Records for the exercise —
..........

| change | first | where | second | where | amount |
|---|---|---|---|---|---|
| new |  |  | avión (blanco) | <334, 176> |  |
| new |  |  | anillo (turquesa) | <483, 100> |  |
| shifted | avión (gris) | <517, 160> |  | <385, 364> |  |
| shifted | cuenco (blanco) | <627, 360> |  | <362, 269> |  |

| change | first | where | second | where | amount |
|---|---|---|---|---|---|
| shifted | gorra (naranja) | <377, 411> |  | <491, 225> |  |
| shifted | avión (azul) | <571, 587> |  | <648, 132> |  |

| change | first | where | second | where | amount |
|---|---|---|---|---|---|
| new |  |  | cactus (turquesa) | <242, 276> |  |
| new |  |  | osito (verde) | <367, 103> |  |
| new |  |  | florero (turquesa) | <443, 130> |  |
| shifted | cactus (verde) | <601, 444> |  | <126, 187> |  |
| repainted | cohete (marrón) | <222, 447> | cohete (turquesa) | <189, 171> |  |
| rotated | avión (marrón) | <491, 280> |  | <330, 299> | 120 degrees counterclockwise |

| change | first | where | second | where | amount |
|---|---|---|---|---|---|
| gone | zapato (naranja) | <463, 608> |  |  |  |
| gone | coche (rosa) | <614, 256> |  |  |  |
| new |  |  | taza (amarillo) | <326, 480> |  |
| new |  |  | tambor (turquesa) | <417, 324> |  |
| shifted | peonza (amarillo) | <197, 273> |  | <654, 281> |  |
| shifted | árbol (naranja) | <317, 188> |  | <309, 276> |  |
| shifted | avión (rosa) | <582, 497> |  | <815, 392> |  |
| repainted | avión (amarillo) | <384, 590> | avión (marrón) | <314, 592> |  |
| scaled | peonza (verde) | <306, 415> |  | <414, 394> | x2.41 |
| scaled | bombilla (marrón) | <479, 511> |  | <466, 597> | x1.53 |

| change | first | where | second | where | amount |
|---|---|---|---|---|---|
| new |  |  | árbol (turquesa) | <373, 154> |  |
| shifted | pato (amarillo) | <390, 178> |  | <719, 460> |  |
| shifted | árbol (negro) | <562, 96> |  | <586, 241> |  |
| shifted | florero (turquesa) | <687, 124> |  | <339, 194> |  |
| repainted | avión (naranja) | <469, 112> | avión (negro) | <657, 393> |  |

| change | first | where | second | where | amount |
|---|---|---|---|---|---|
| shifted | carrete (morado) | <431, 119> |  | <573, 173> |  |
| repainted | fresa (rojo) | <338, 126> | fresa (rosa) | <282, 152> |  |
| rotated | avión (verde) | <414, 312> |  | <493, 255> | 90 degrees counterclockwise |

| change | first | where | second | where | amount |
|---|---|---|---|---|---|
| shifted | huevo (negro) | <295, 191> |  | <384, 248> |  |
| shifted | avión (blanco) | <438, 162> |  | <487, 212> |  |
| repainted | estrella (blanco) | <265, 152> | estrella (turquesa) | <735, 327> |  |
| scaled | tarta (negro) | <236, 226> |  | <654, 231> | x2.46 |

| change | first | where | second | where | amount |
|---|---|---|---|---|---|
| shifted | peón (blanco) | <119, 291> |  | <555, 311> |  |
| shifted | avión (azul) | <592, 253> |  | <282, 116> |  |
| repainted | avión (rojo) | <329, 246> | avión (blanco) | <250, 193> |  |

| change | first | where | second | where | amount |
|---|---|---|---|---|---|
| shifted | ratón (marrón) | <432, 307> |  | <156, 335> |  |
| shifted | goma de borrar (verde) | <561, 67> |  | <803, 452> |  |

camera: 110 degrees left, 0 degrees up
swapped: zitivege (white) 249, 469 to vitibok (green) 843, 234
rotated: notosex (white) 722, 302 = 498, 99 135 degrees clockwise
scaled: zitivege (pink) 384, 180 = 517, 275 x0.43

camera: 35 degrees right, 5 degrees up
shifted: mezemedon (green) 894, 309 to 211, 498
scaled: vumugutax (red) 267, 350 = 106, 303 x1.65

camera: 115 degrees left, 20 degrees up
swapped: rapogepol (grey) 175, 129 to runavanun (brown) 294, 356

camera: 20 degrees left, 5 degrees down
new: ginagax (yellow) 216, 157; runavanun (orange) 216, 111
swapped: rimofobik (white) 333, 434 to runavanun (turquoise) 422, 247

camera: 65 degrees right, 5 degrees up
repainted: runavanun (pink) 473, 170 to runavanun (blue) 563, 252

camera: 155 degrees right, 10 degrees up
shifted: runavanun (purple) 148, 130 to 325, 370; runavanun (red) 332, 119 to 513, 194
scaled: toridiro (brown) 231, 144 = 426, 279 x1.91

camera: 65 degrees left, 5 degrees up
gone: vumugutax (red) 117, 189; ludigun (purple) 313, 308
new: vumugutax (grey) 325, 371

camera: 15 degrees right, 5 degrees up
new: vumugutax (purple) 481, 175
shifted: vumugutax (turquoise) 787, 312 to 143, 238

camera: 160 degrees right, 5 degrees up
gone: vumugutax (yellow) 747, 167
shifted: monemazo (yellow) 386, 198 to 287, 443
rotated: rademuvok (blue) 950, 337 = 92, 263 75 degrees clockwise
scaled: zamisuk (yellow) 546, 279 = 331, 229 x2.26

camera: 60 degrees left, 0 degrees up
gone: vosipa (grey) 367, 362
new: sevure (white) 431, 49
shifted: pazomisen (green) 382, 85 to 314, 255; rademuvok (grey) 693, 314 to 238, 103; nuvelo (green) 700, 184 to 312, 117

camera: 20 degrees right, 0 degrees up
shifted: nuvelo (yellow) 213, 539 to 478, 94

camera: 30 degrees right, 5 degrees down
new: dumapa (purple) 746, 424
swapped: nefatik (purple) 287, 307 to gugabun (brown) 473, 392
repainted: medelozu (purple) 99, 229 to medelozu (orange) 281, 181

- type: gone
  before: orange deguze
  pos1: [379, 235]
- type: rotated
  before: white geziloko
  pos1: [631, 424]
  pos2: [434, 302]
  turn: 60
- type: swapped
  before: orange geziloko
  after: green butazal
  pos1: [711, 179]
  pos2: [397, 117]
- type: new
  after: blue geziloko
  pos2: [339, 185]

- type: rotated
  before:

..........

Restate all entries above verbatim.

Problem solution —
| change | first | where | second | where | amount |
|---|---|---|---|---|---|
| new |  |  | avión (blanco) | <334, 176> |  |
| new |  |  | anillo (turquesa) | <483, 100> |  |
| shifted | avión (gris) | <517, 160> |  | <385, 364> |  |
| shifted | cuenco (blanco) | <627, 360> |  | <362, 269> |  |

| change | first | where | second | where | amount |
|---|---|---|---|---|---|
| shifted | gorra (naranja) | <377, 411> |  | <491, 225> |  |
| shifted | avión (azul) | <571, 587> |  | <648, 132> |  |

| change | first | where | second | where | amount |
|---|---|---|---|---|---|
| new |  |  | cactus (turquesa) | <242, 276> |  |
| new |  |  | osito (verde) | <367, 103> |  |
| new |  |  | florero (turquesa) | <443, 130> |  |
| shifted | cactus (verde) | <601, 444> |  | <126, 187> |  |
| repainted | cohete (marrón) | <222, 447> | cohete (turquesa) | <189, 171> |  |
| rotated | avión (marrón) | <491, 280> |  | <330, 299> | 120 degrees counterclockwise |

| change | first | where | second | where | amount |
|---|---|---|---|---|---|
| gone | zapato (naranja) | <463, 608> |  |  |  |
| gone | coche (rosa) | <614, 256> |  |  |  |
| new |  |  | taza (amarillo) | <326, 480> |  |
| new |  |  | tambor (turquesa) | <417, 324> |  |
| shifted | peonza (amarillo) | <197, 273> |  | <654, 281> |  |
| shifted | árbol (naranja) | <317, 188> |  | <309, 276> |  |
| shifted | avión (rosa) | <582, 497> |  | <815, 392> |  |
| repainted | avión (amarillo) | <384, 590> | avión (marrón) | <314, 592> |  |
| scaled | peonza (verde) | <306, 415> |  | <414, 394> | x2.41 |
| scaled | bombilla (marrón) | <479, 511> |  | <466, 597> | x1.53 |

| change | first | where | second | where | amount |
|---|---|---|---|---|---|
| new |  |  | árbol (turquesa) | <373, 154> |  |
| shifted | pato (amarillo) | <390, 178> |  | <719, 460> |  |
| shifted | árbol (negro) | <562, 96> |  | <586, 241> |  |
| shifted | florero (turquesa) | <687, 124> |  | <339, 194> |  |
| repainted | avión (naranja) | <469, 112> | avión (negro) | <657, 393> |  |

| change | first | where | second | where | amount |
|---|---|---|---|---|---|
| shifted | carrete (morado) | <431, 119> |  | <573, 173> |  |
| repainted | fresa (rojo) | <338, 126> | fresa (rosa) | <282, 152> |  |
| rotated | avión (verde) | <414, 312> |  | <493, 255> | 90 degrees counterclockwise |

| change | first | where | second | where | amount |
|---|---|---|---|---|---|
| shifted | huevo (negro) | <295, 191> |  | <384, 248> |  |
| shifted | avión (blanco) | <438, 162> |  | <487, 212> |  |
| repainted | estrella (blanco) | <265, 152> | estrella (turquesa) | <735, 327> |  |
| scaled | tarta (negro) | <236, 226> |  | <654, 231> | x2.46 |

| change | first | where | second | where | amount |
|---|---|---|---|---|---|
| shifted | peón (blanco) | <119, 291> |  | <555, 311> |  |
| shifted | avión (azul) | <592, 253> |  | <282, 116> |  |
| repainted | avión (rojo) | <329, 246> | avión (blanco) | <250, 193> |  |

| change | first | where | second | where | amount |
|---|---|---|---|---|---|
| shifted | ratón (marrón) | <432, 307> |  | <156, 335> |  |
| shifted | goma de borrar (verde) | <561, 67> |  | <803, 452> |  |

camera: 110 degrees left, 0 degrees up
swapped: zitivege (white) 249, 469 to vitibok (green) 843, 234
rotated: notosex (white) 722, 302 = 498, 99 135 degrees clockwise
scaled: zitivege (pink) 384, 180 = 517, 275 x0.43

camera: 35 degrees right, 5 degrees up
shifted: mezemedon (green) 894, 309 to 211, 498
scaled: vumugutax (red) 267, 350 = 106, 303 x1.65

camera: 115 degrees left, 20 degrees up
swapped: rapogepol (grey) 175, 129 to runavanun (brown) 294, 356

camera: 20 degrees left, 5 degrees down
new: ginagax (yellow) 216, 157; runavanun (orange) 216, 111
swapped: rimofobik (white) 333, 434 to runavanun (turquoise) 422, 247

camera: 65 degrees right, 5 degrees up
repainted: runavanun (pink) 473, 170 to runavanun (blue) 563, 252

camera: 155 degrees right, 10 degrees up
shifted: runavanun (purple) 148, 130 to 325, 370; runavanun (red) 332, 119 to 513, 194
scaled: toridiro (brown) 231, 144 = 426, 279 x1.91

camera: 65 degrees left, 5 degrees up
gone: vumugutax (red) 117, 189; ludigun (purple) 313, 308
new: vumugutax (grey) 325, 371

camera: 15 degrees right, 5 degrees up
new: vumugutax (purple) 481, 175
shifted: vumugutax (turquoise) 787, 312 to 143, 238

camera: 160 degrees right, 5 degrees up
gone: vumugutax (yellow) 747, 167
shifted: monemazo (yellow) 386, 198 to 287, 443
rotated: rademuvok (blue) 950, 337 = 92, 263 75 degrees clockwise
scaled: zamisuk (yellow) 546, 279 = 331, 229 x2.26

camera: 60 degrees left, 0 degrees up
gone: vosipa (grey) 367, 362
new: sevure (white) 431, 49
shifted: pazomisen (green) 382, 85 to 314, 255; rademuvok (grey) 693, 314 to 238, 103; nuvelo (green) 700, 184 to 312, 117

camera: 20 degrees right, 0 degrees up
shifted: nuvelo (yellow) 213, 539 to 478, 94

camera: 30 degrees right, 5 degrees down
new: dumapa (purple) 746, 424
swapped: nefatik (purple) 287, 307 to gugabun (brown) 473, 392
repainted: medelozu (purple) 99, 229 to medelozu (orange) 281, 181

- type: gone
  before: orange deguze
  pos1: [379, 235]
- type: rotated
  before: white geziloko
  pos1: [631, 424]
  pos2: [434, 302]
  turn: 60
- type: swapped
  before: orange geziloko
  after: green butazal
  pos1: [711, 179]
  pos2: [397, 117]
- type: new
  after: blue geziloko
  pos2: [339, 185]

- type: rotated
  before:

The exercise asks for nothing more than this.